» **ENTRIES PROVIDED**:

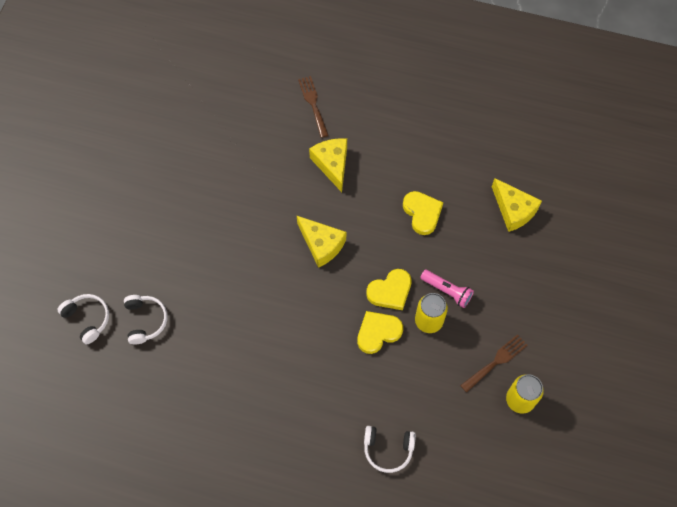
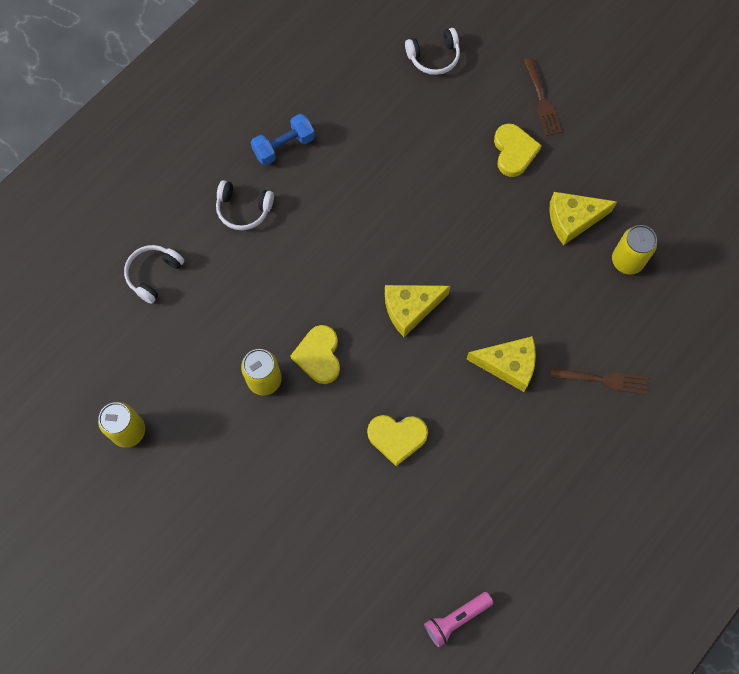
camera: 115 degrees right, 5 degrees up
(145, 320) = (406, 106): white headphones -> white headphones (243, 209)
(215, 119) = (627, 261): none -> yellow can
(224, 401) = (284, 146): none -> blue dumbbell
(378, 332) = (279, 321): yellow heart -> yellow heart (514, 152)
(447, 291) = (288, 417): pink flashlight -> pink flashlight (456, 619)
(496, 361) = (182, 428): brown fork -> brown fork (542, 100)
(513, 210) = (350, 549): yellow cheese -> yellow cheese (573, 220)

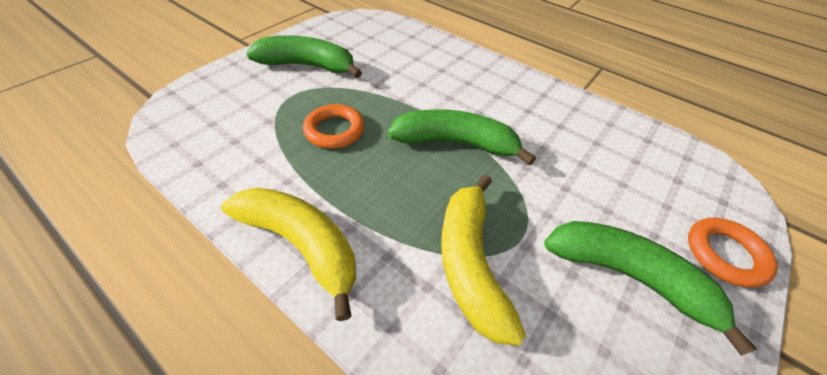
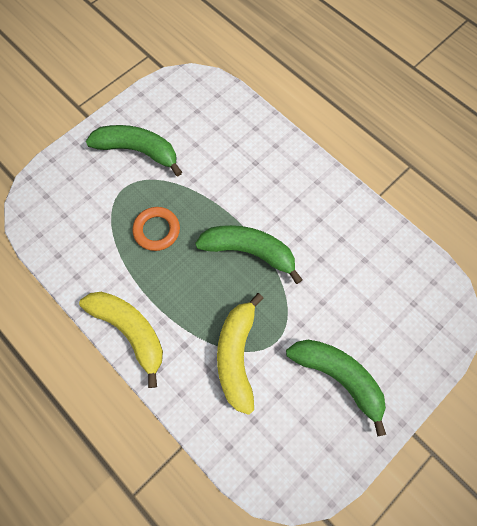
camera: 10 degrees right, 20 degrees up
(725, 254) = (414, 368): orange ring -> none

» **WORK TO BE COMPLETED**: The lines wanted run from the line containing "(215, 119) = (627, 261): none -> yellow can" through the end of the entries; return them exactly, both ends included, and keep pictures out.

» **ANSWER SPACE**:
(215, 119) = (627, 261): none -> yellow can
(224, 401) = (284, 146): none -> blue dumbbell
(378, 332) = (279, 321): yellow heart -> yellow heart (514, 152)
(447, 291) = (288, 417): pink flashlight -> pink flashlight (456, 619)
(496, 361) = (182, 428): brown fork -> brown fork (542, 100)
(513, 210) = (350, 549): yellow cheese -> yellow cheese (573, 220)

camera: 10 degrees right, 20 degrees up
(725, 254) = (414, 368): orange ring -> none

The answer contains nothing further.